--- What the exercise asks ---
Would you show every line from the records that holds "right"?

----- Given information

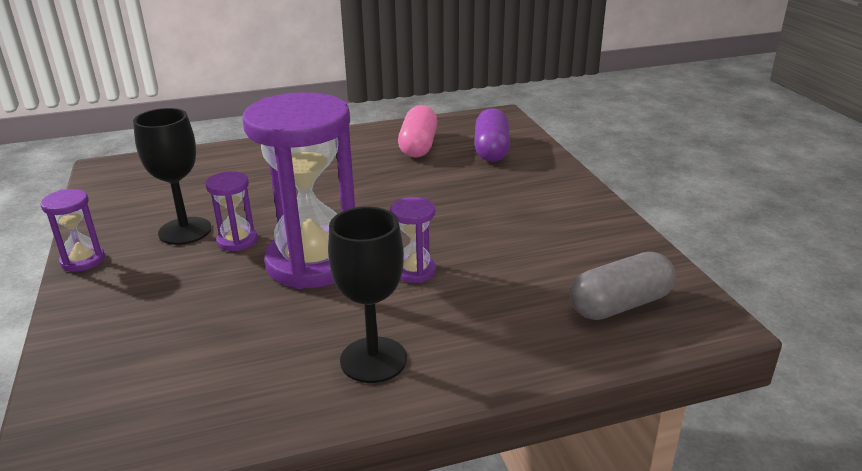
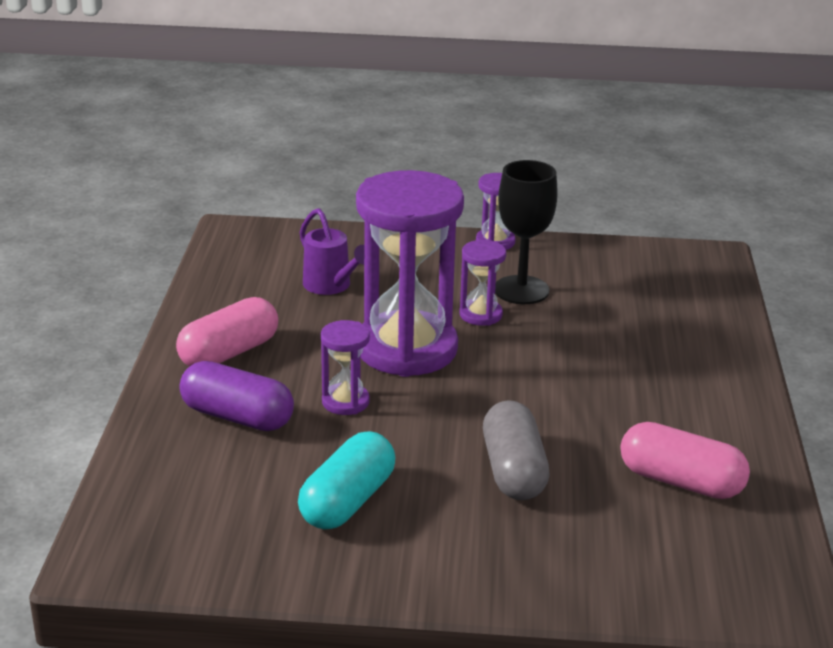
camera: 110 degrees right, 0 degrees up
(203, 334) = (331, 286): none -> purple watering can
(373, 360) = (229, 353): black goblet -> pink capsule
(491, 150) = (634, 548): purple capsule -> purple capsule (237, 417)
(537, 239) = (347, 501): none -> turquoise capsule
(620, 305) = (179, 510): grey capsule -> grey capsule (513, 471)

----------
----- Given information

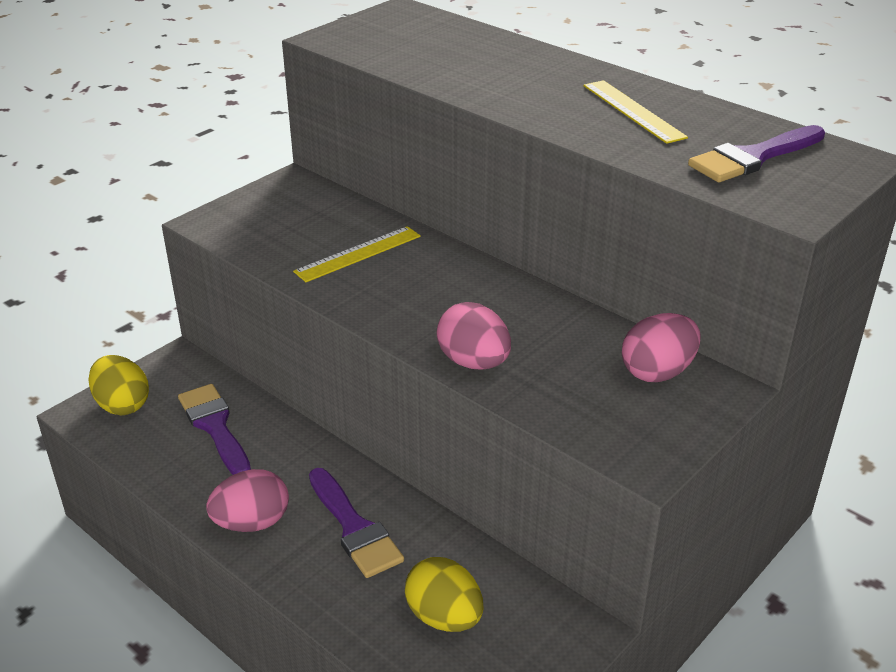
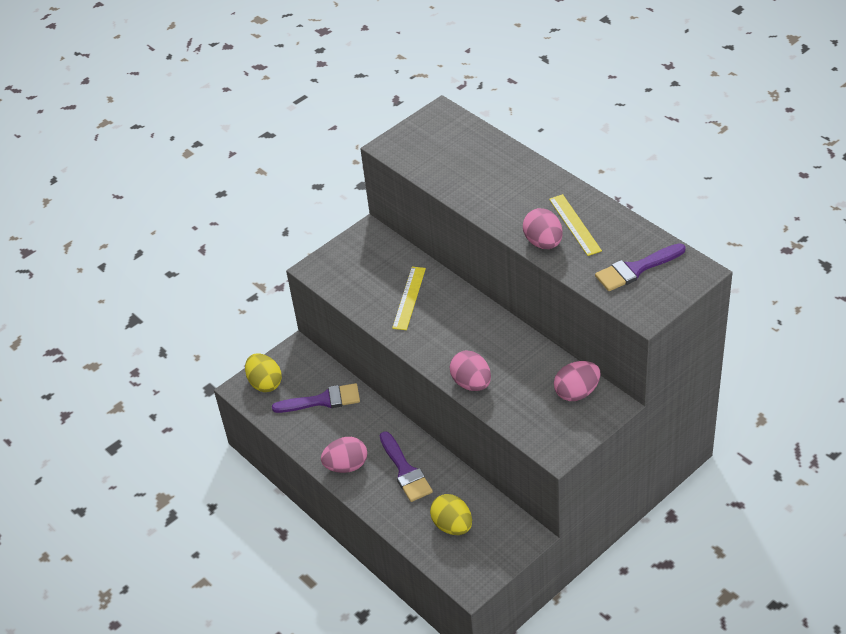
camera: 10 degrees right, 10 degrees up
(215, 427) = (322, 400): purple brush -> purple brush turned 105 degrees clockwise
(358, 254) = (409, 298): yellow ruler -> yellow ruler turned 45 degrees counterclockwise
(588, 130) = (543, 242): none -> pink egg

----------

--- Solution ---
camera: 110 degrees right, 0 degrees up
camera: 10 degrees right, 10 degrees up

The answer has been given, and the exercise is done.